_PROBLEM TO SOLVE_. Copy the following data exactly and drop the pictures.

_STORED DATA_.
# # #

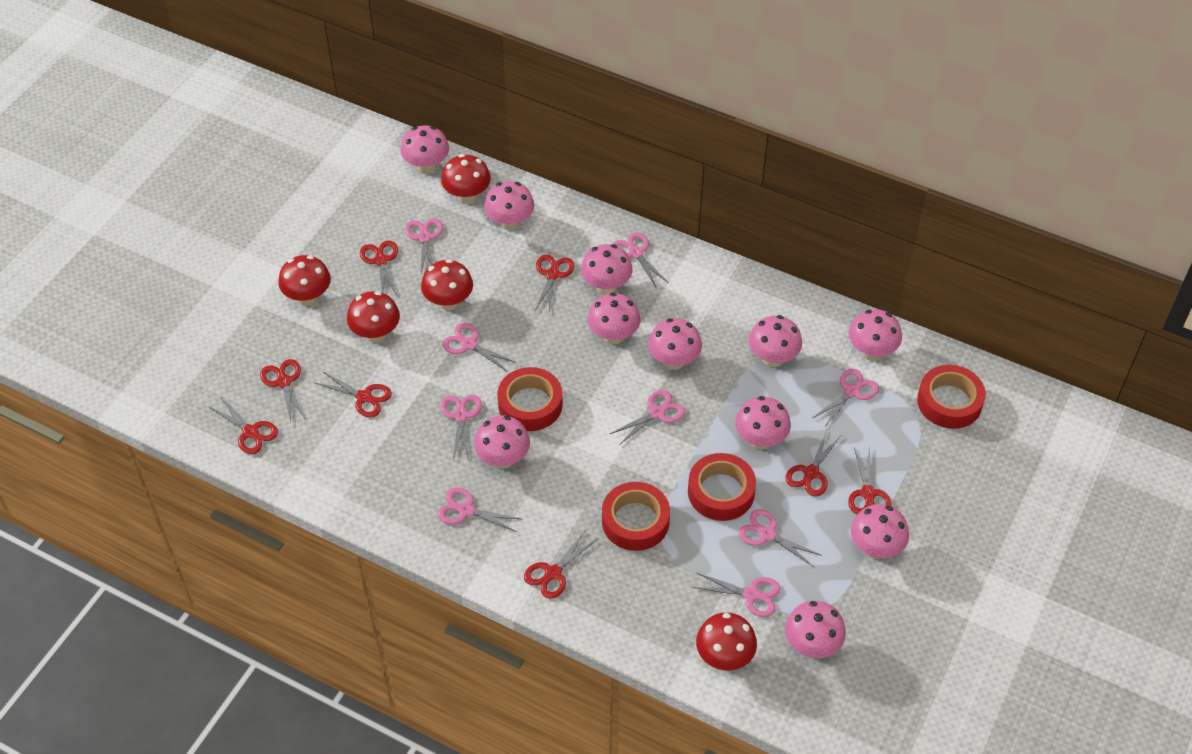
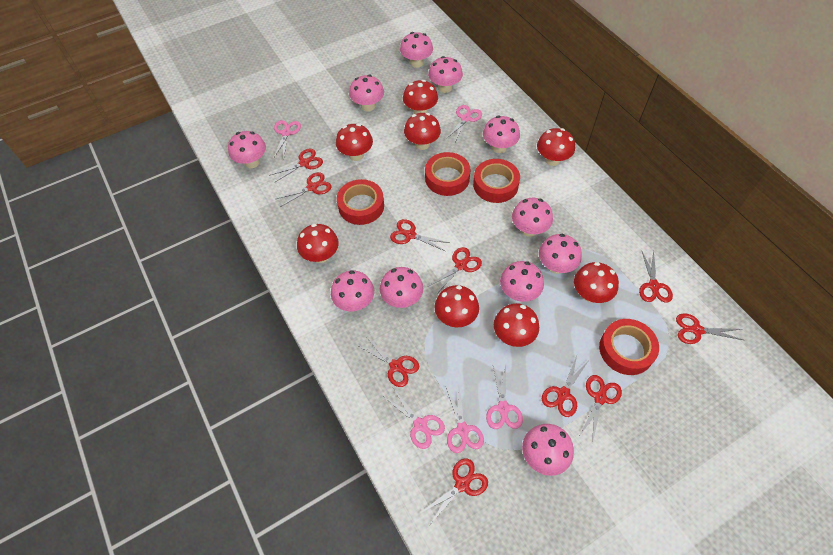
pink scissors: 9 -> 5
red mushroom: 5 -> 8
red scissors: 8 -> 10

# # #

_RESPONSE FOR THIS EXERCISE_.
pink scissors: 9 -> 5
red mushroom: 5 -> 8
red scissors: 8 -> 10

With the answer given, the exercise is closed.